> **PROVIDED DATA**
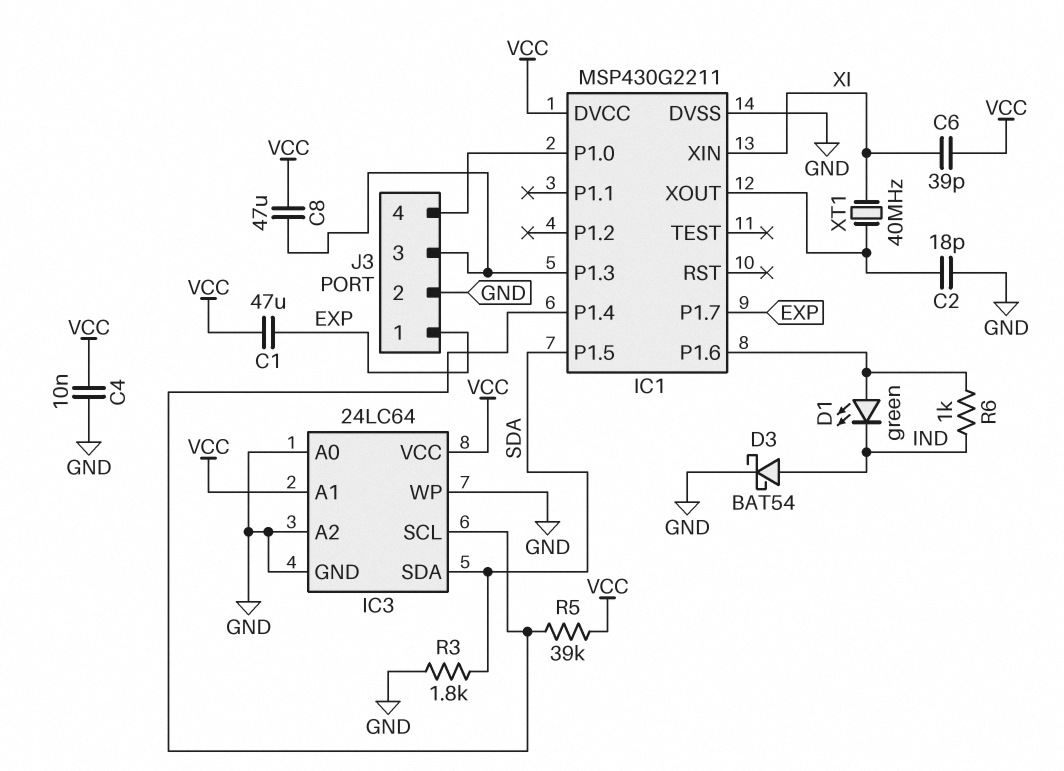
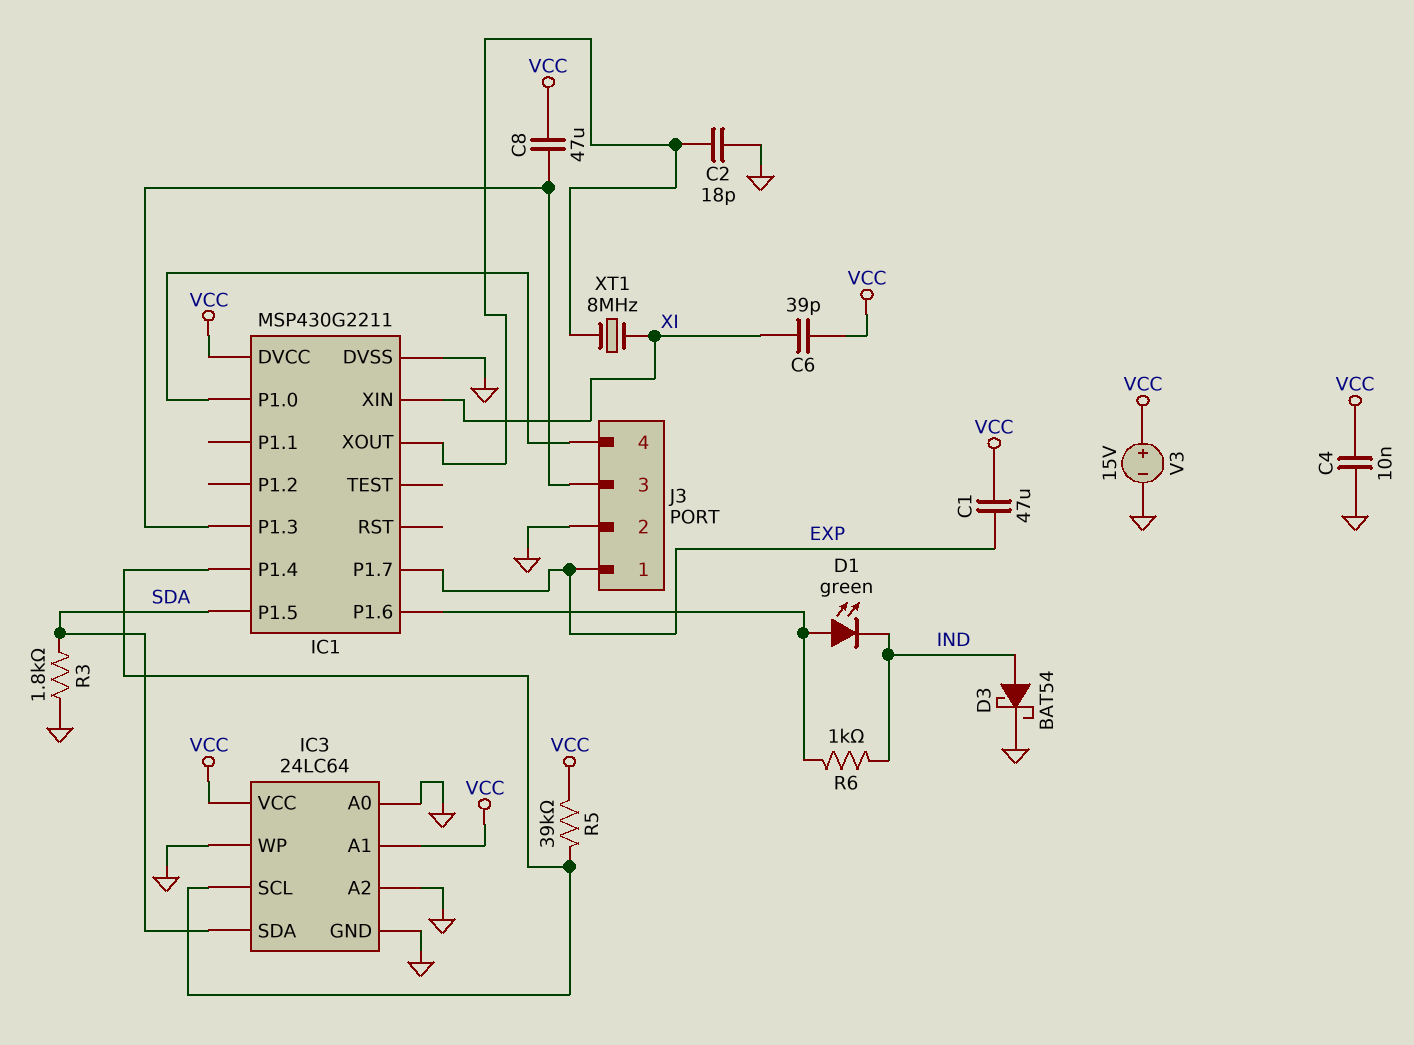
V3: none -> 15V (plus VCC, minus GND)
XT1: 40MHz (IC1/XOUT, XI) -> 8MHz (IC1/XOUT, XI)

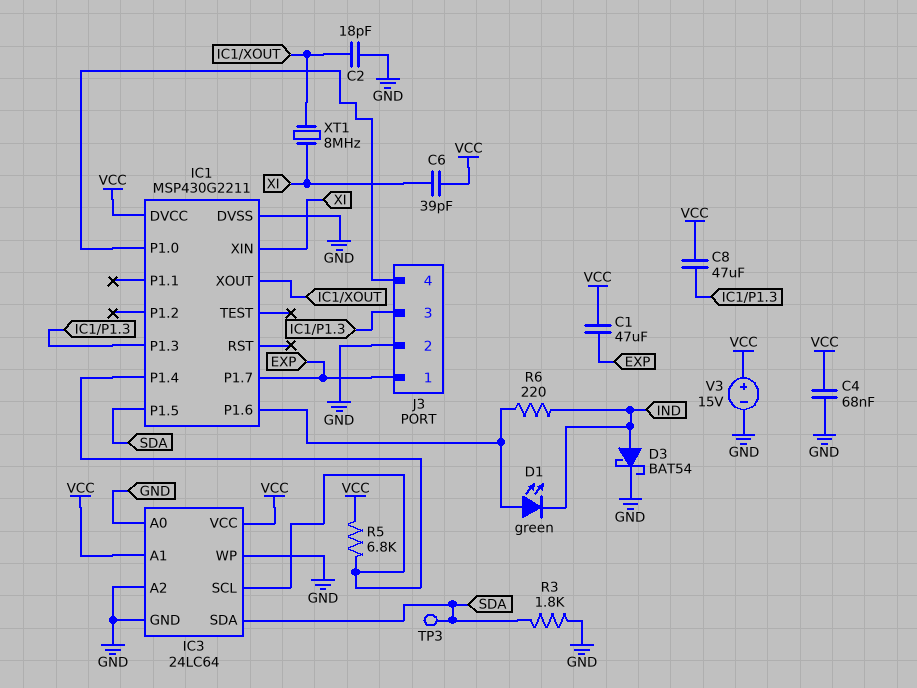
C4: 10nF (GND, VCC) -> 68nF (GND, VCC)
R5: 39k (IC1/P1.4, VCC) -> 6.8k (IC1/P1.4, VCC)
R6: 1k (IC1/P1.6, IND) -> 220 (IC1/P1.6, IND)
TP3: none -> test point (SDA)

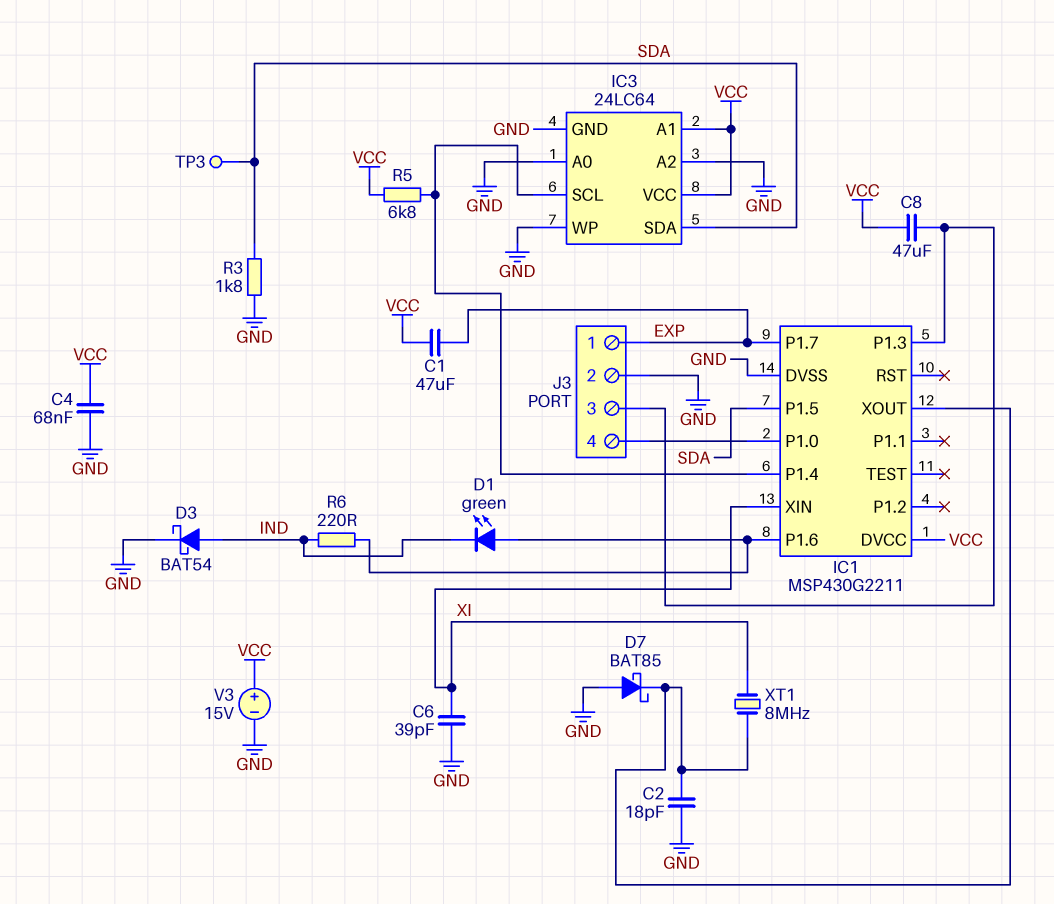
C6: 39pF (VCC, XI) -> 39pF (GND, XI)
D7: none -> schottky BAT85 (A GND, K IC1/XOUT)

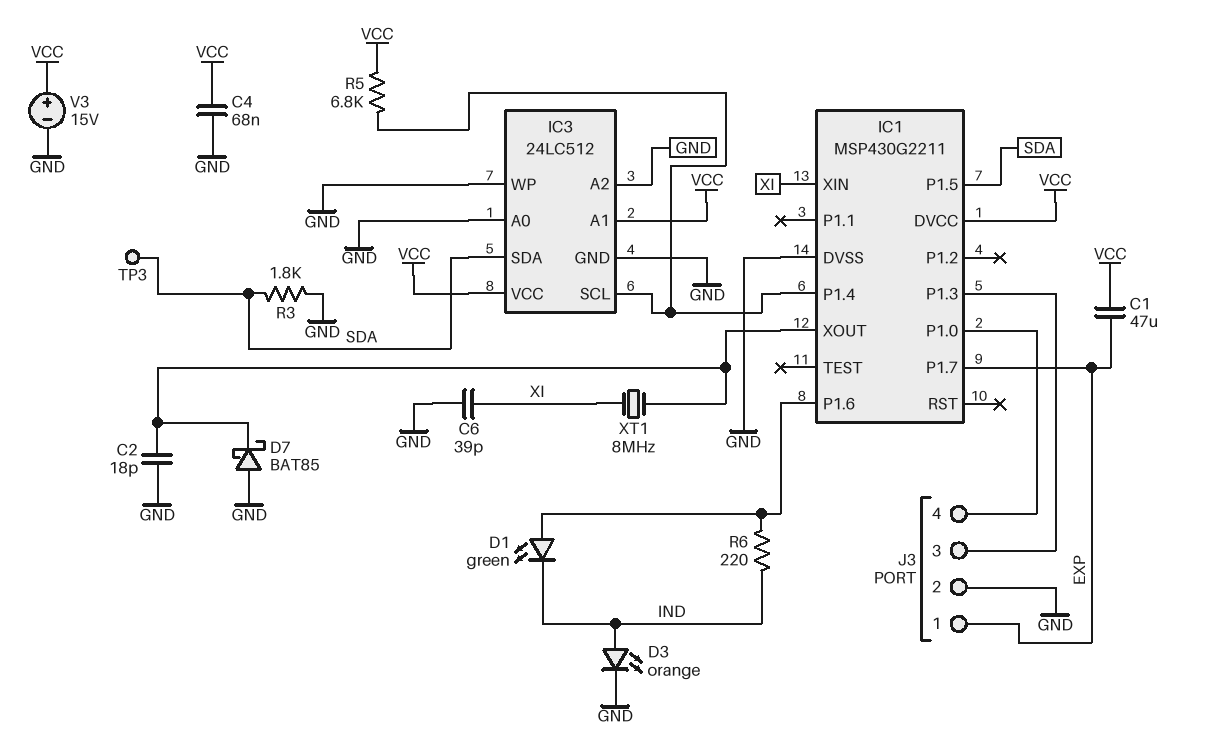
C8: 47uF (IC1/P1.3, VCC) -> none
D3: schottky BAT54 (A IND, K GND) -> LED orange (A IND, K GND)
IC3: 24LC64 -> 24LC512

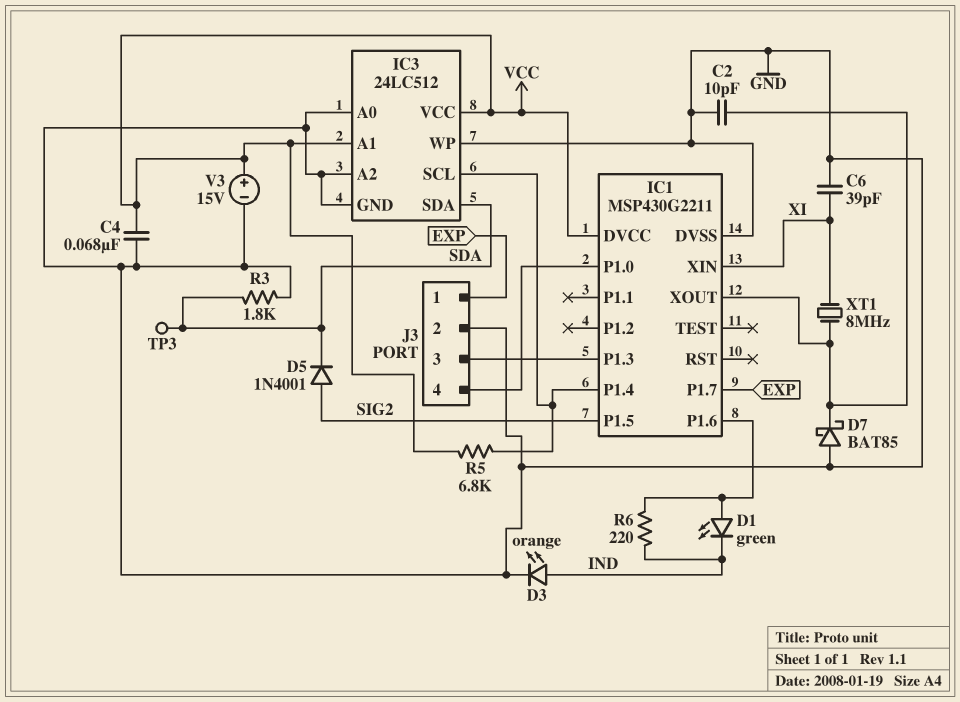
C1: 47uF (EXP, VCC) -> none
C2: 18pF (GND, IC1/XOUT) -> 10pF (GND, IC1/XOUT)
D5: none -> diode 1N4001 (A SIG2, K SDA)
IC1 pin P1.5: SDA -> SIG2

> **YOUR TASK**
Write out exactly the lines from the one that contains "C8: 47uF (IC1/P1.3, VCC) -> none" through the last line of the data above, both included. Leave every picture out.

> **SOLUTION FOR THIS TASK**
C8: 47uF (IC1/P1.3, VCC) -> none
D3: schottky BAT54 (A IND, K GND) -> LED orange (A IND, K GND)
IC3: 24LC64 -> 24LC512

C1: 47uF (EXP, VCC) -> none
C2: 18pF (GND, IC1/XOUT) -> 10pF (GND, IC1/XOUT)
D5: none -> diode 1N4001 (A SIG2, K SDA)
IC1 pin P1.5: SDA -> SIG2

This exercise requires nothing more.